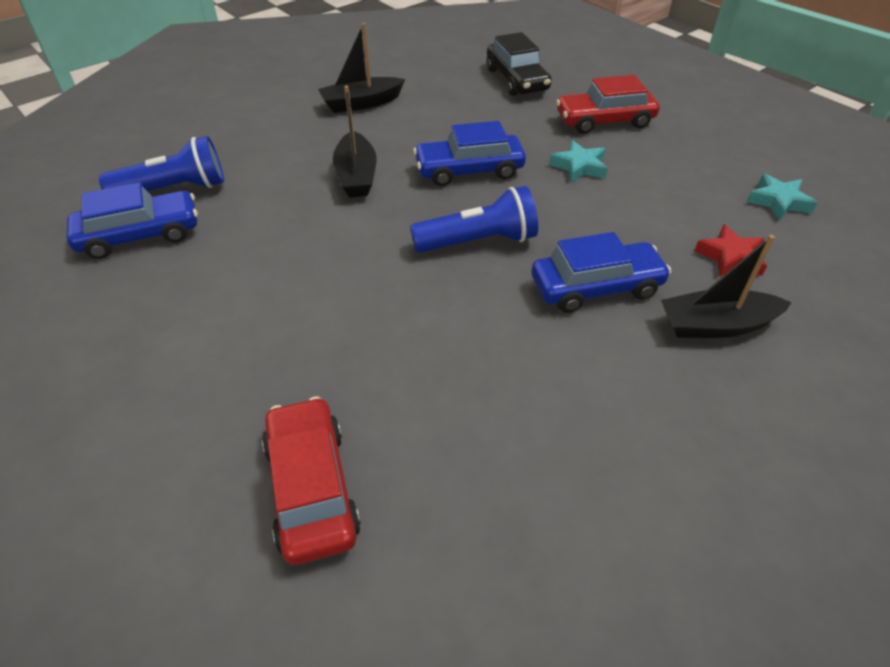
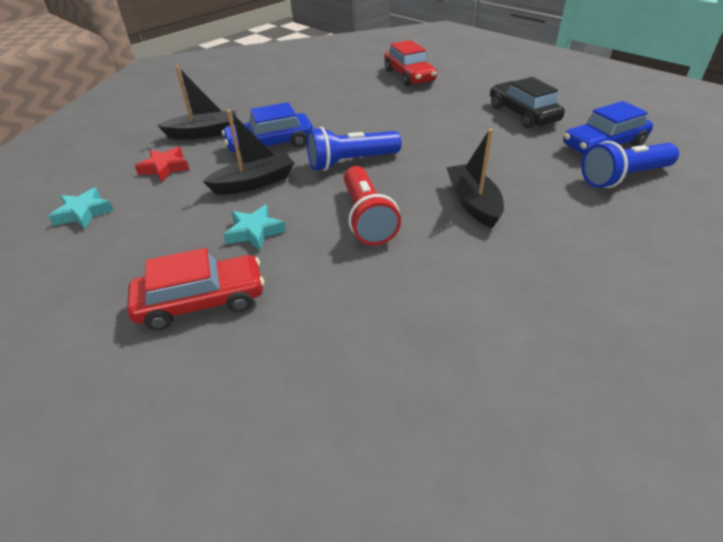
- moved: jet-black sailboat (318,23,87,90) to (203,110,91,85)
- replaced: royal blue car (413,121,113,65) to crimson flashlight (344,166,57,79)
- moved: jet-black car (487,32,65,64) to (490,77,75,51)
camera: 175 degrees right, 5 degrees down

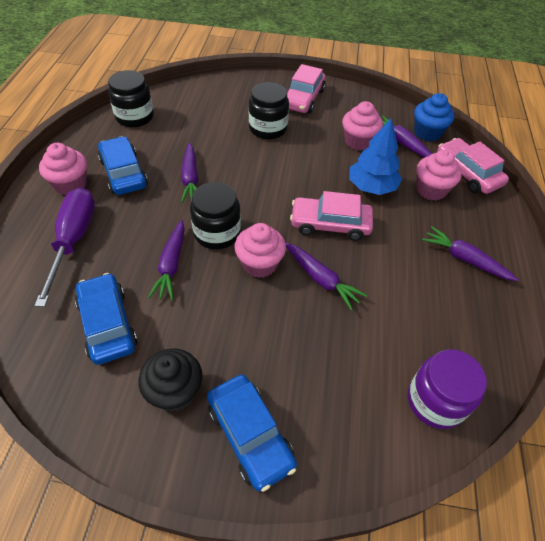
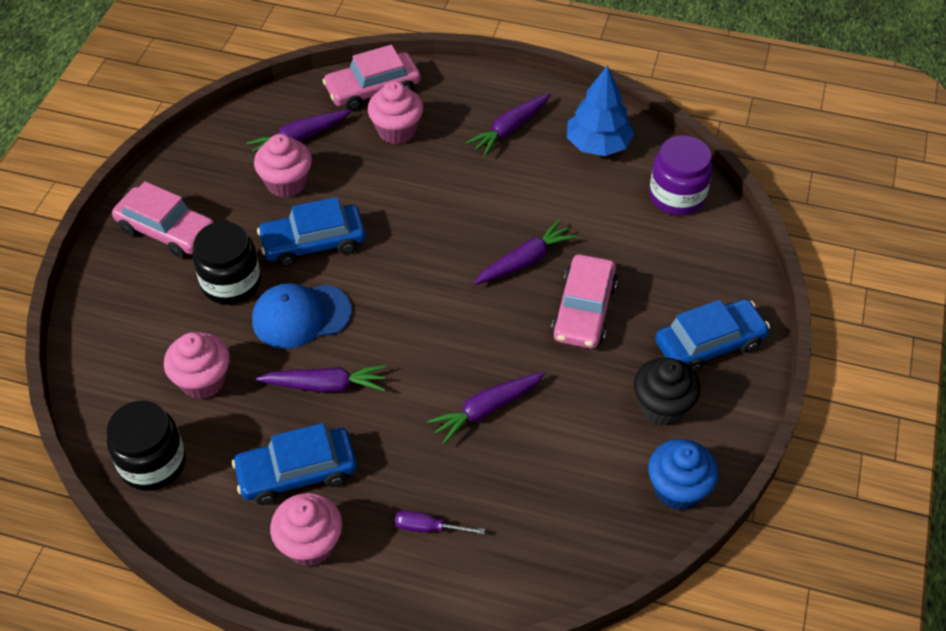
- resized: purple hand screwdriver (34,187,61,120) = (395,510,90,24) x0.45
- moved: royal blue car (75,273,63,92) to (257,197,109,70)
- turned: purple toy carrot (148,220,37,80) = (427,372,118,72) 135 degrees clockwise
- removed: jet-black preserve jar (190,182,51,67)
- moved: rose-pink fairy cake (234,223,52,55) to (164,332,66,67)
- moved: rose-pink car (290,191,83,50) to (551,254,67,95)
- moved: royal blue toy tree (349,118,53,77) to (567,65,67,91)
- moved: royal blue fairy cake (414,93,40,49) to (648,439,70,71)
- added: royal blue baseball cap (252,283,100,66)
camera: 80 degrees left, 0 degrees up

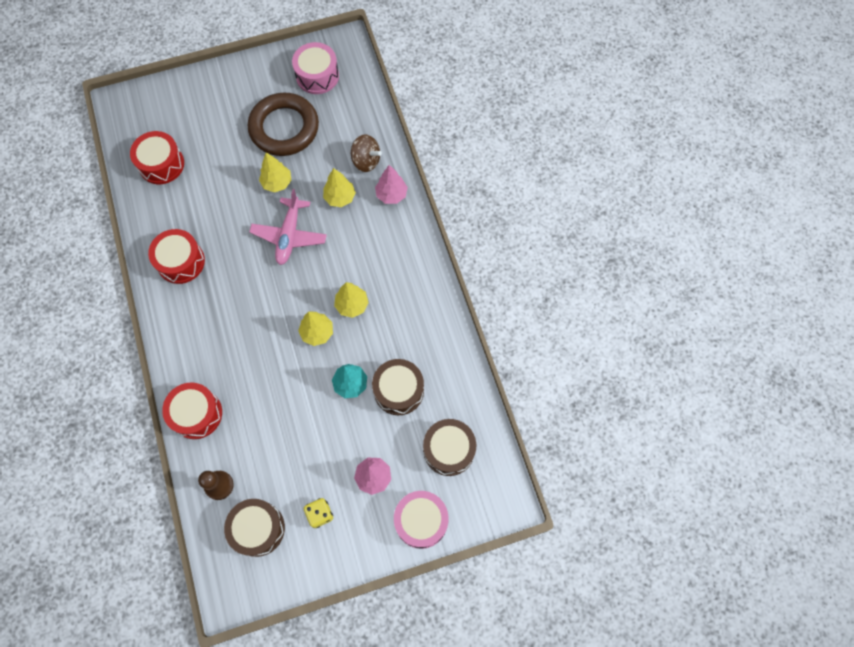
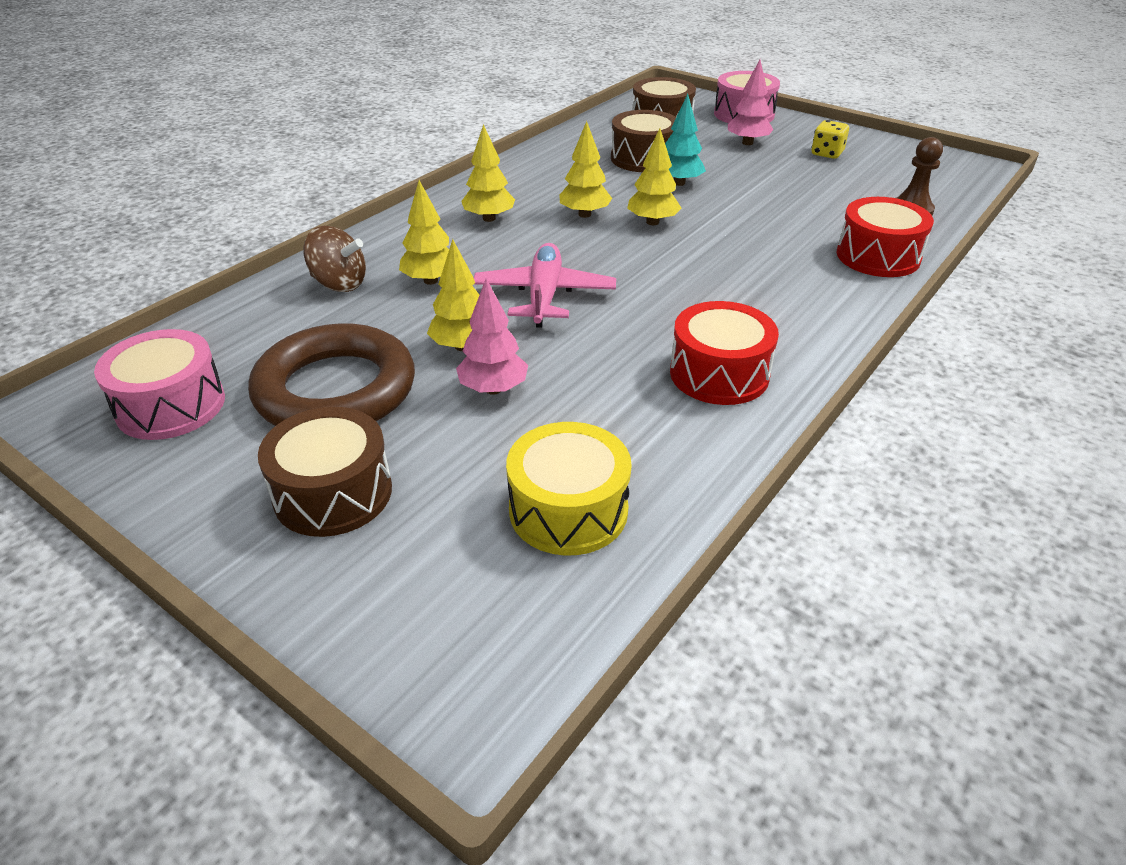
- recoloured: crimson snare drum (130,131,54,53) to bright yellow snare drum (506,422,126,133)
- moved: dark brown snare drum (224,499,61,58) to (258,407,134,130)
- turned: rose-pink plane (249,189,78,76) = (474,243,142,85) 60 degrees counterclockwise
- turned: dark brown spinning top (350,134,32,38) = (303,226,63,66) 120 degrees clockwise
- moved: rose-pink toy tree (375,165,33,39) to (456,279,72,116)
- added: bright yellow toy tree (461,124,54,98)
camera: 125 degrees left, 30 degrees down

WHAT TO WORK ON:
Give the records again without a single change, and exclude the pictures.

ANSWER SECTION:
- moved: jet-black sailboat (318,23,87,90) to (203,110,91,85)
- replaced: royal blue car (413,121,113,65) to crimson flashlight (344,166,57,79)
- moved: jet-black car (487,32,65,64) to (490,77,75,51)
camera: 175 degrees right, 5 degrees down

- resized: purple hand screwdriver (34,187,61,120) = (395,510,90,24) x0.45
- moved: royal blue car (75,273,63,92) to (257,197,109,70)
- turned: purple toy carrot (148,220,37,80) = (427,372,118,72) 135 degrees clockwise
- removed: jet-black preserve jar (190,182,51,67)
- moved: rose-pink fairy cake (234,223,52,55) to (164,332,66,67)
- moved: rose-pink car (290,191,83,50) to (551,254,67,95)
- moved: royal blue toy tree (349,118,53,77) to (567,65,67,91)
- moved: royal blue fairy cake (414,93,40,49) to (648,439,70,71)
- added: royal blue baseball cap (252,283,100,66)
camera: 80 degrees left, 0 degrees up

- recoloured: crimson snare drum (130,131,54,53) to bright yellow snare drum (506,422,126,133)
- moved: dark brown snare drum (224,499,61,58) to (258,407,134,130)
- turned: rose-pink plane (249,189,78,76) = (474,243,142,85) 60 degrees counterclockwise
- turned: dark brown spinning top (350,134,32,38) = (303,226,63,66) 120 degrees clockwise
- moved: rose-pink toy tree (375,165,33,39) to (456,279,72,116)
- added: bright yellow toy tree (461,124,54,98)
camera: 125 degrees left, 30 degrees down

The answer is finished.